**What is being asked**
All entries below must be written out verbatim, and the images must be dropped.
^^^^^^^^
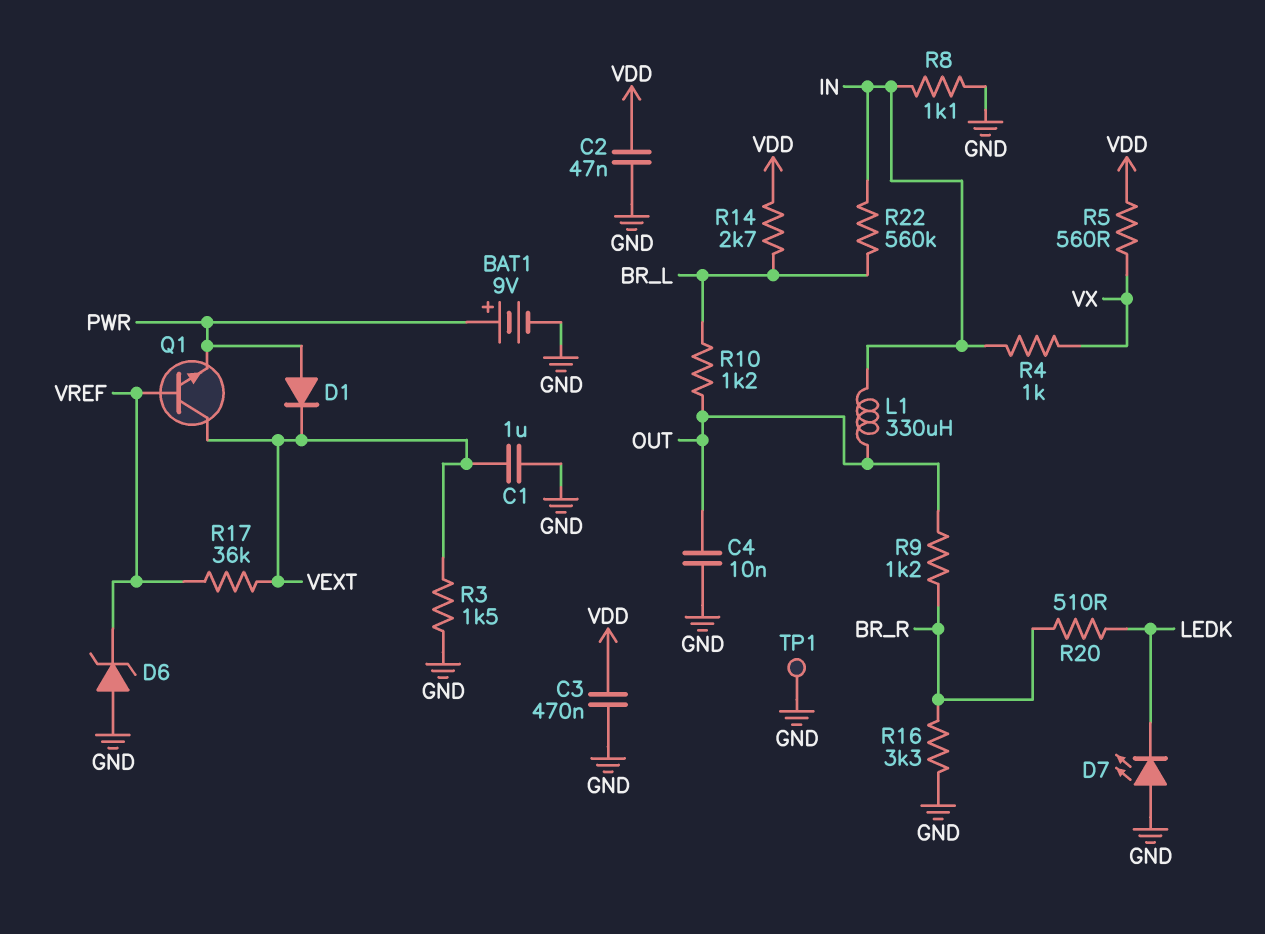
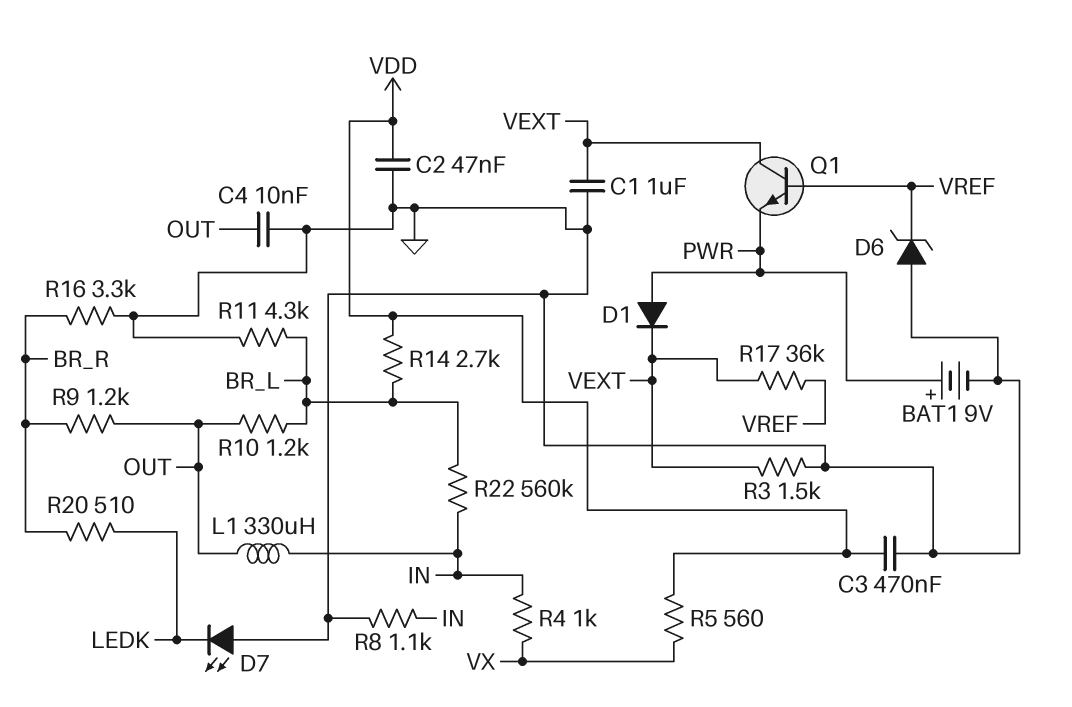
R11: none -> 4.3k (BR_L, GND)
TP1: test point (GND) -> none

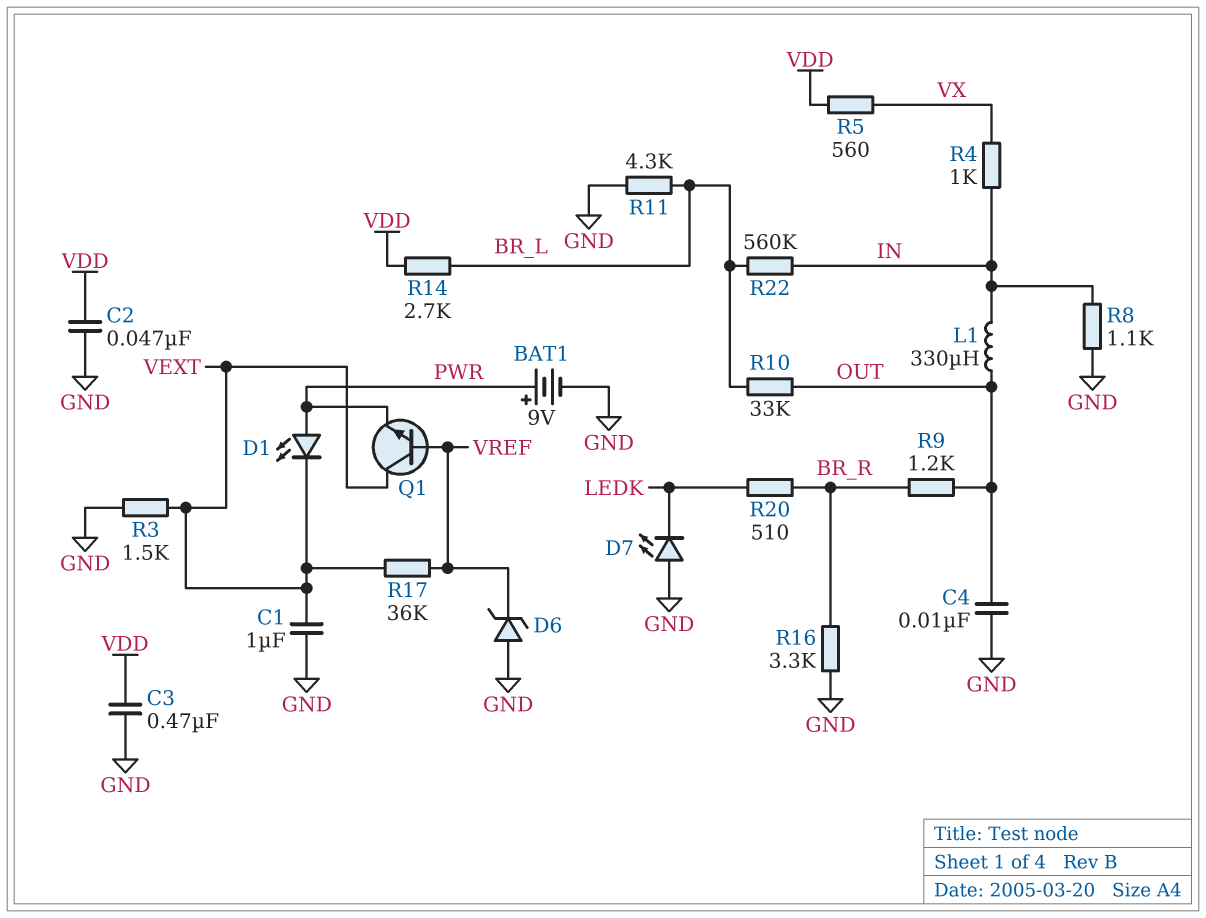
D1: diode (A PWR, K VEXT) -> LED (A PWR, K VEXT)
R10: 1.2k (BR_L, OUT) -> 33k (BR_L, OUT)

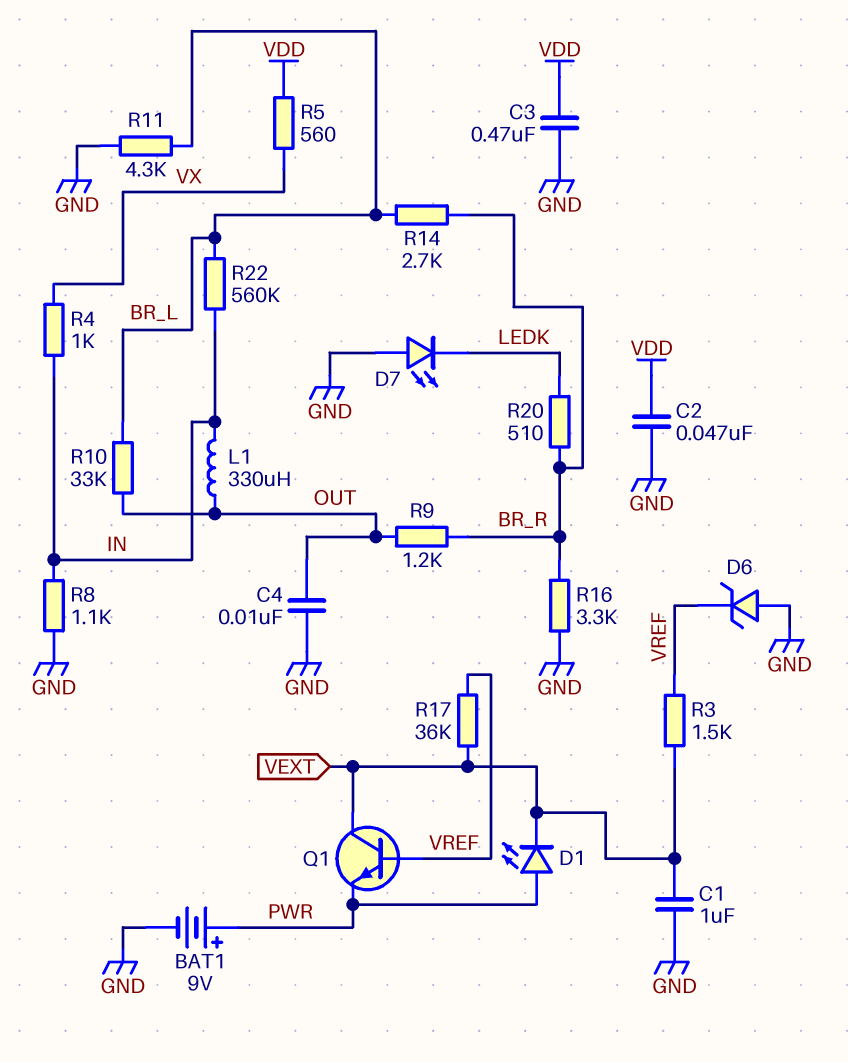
R3: 1.5k (GND, VEXT) -> 1.5k (VEXT, VREF)
R14: 2.7k (BR_L, VDD) -> 2.7k (BR_L, BR_R)

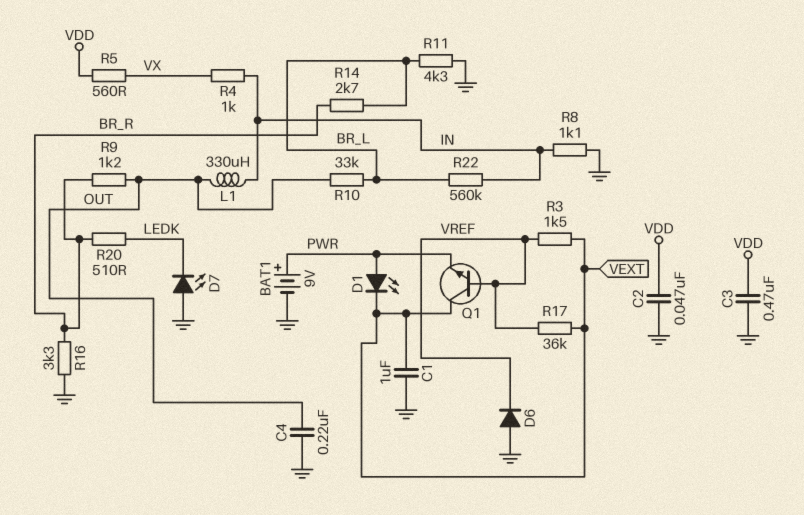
C4: 10nF (GND, OUT) -> 220nF (GND, OUT)
D6: zener (A GND, K VREF) -> diode (A GND, K VREF)

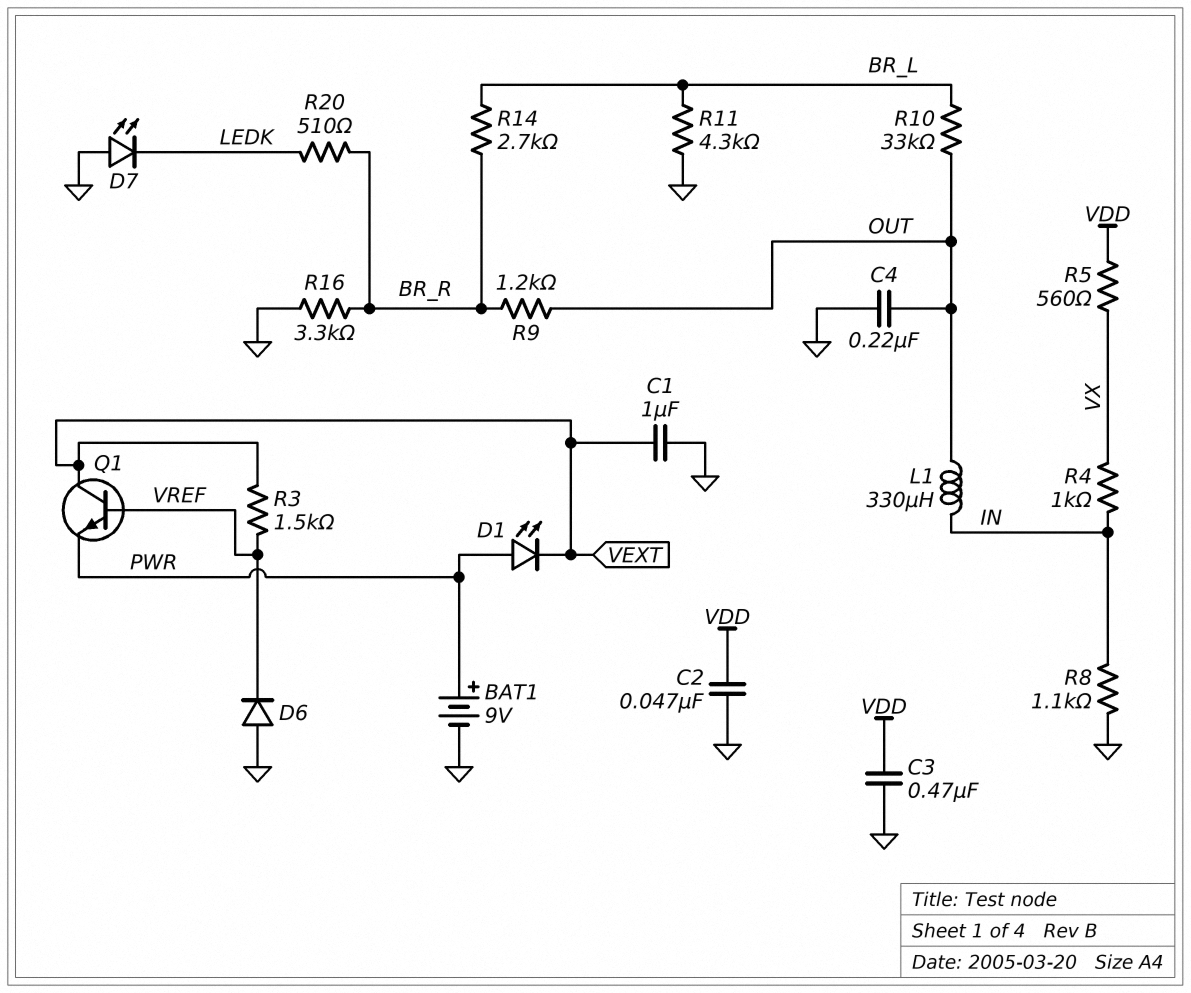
R17: 36k (VEXT, VREF) -> none
R22: 560k (BR_L, IN) -> none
^^^^^^^^
**Written solution**
R11: none -> 4.3k (BR_L, GND)
TP1: test point (GND) -> none

D1: diode (A PWR, K VEXT) -> LED (A PWR, K VEXT)
R10: 1.2k (BR_L, OUT) -> 33k (BR_L, OUT)

R3: 1.5k (GND, VEXT) -> 1.5k (VEXT, VREF)
R14: 2.7k (BR_L, VDD) -> 2.7k (BR_L, BR_R)

C4: 10nF (GND, OUT) -> 220nF (GND, OUT)
D6: zener (A GND, K VREF) -> diode (A GND, K VREF)

R17: 36k (VEXT, VREF) -> none
R22: 560k (BR_L, IN) -> none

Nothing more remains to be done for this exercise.